Task objective:
Each record is to be duplicated exactly, with nothing added.

(Listed entries)

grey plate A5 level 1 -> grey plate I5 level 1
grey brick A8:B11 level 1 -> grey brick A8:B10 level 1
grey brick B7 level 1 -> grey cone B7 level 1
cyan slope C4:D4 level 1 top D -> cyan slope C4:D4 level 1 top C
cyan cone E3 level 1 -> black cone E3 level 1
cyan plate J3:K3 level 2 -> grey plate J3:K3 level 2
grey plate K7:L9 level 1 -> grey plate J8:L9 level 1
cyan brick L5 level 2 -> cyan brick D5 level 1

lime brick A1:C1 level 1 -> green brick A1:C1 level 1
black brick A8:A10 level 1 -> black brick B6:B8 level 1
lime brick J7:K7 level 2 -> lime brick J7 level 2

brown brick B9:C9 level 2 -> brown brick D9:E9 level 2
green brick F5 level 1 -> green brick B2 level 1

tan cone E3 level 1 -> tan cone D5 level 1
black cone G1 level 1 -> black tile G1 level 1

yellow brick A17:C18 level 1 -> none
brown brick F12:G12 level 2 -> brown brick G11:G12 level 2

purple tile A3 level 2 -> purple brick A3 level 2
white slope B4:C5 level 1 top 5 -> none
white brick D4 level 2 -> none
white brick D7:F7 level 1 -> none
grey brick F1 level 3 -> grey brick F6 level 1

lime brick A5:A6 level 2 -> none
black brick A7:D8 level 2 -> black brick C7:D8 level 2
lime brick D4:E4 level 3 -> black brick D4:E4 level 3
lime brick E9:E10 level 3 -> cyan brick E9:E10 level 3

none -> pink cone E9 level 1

(End Listed entries)

Solution:
grey plate A5 level 1 -> grey plate I5 level 1
grey brick A8:B11 level 1 -> grey brick A8:B10 level 1
grey brick B7 level 1 -> grey cone B7 level 1
cyan slope C4:D4 level 1 top D -> cyan slope C4:D4 level 1 top C
cyan cone E3 level 1 -> black cone E3 level 1
cyan plate J3:K3 level 2 -> grey plate J3:K3 level 2
grey plate K7:L9 level 1 -> grey plate J8:L9 level 1
cyan brick L5 level 2 -> cyan brick D5 level 1

lime brick A1:C1 level 1 -> green brick A1:C1 level 1
black brick A8:A10 level 1 -> black brick B6:B8 level 1
lime brick J7:K7 level 2 -> lime brick J7 level 2

brown brick B9:C9 level 2 -> brown brick D9:E9 level 2
green brick F5 level 1 -> green brick B2 level 1

tan cone E3 level 1 -> tan cone D5 level 1
black cone G1 level 1 -> black tile G1 level 1

yellow brick A17:C18 level 1 -> none
brown brick F12:G12 level 2 -> brown brick G11:G12 level 2

purple tile A3 level 2 -> purple brick A3 level 2
white slope B4:C5 level 1 top 5 -> none
white brick D4 level 2 -> none
white brick D7:F7 level 1 -> none
grey brick F1 level 3 -> grey brick F6 level 1

lime brick A5:A6 level 2 -> none
black brick A7:D8 level 2 -> black brick C7:D8 level 2
lime brick D4:E4 level 3 -> black brick D4:E4 level 3
lime brick E9:E10 level 3 -> cyan brick E9:E10 level 3

none -> pink cone E9 level 1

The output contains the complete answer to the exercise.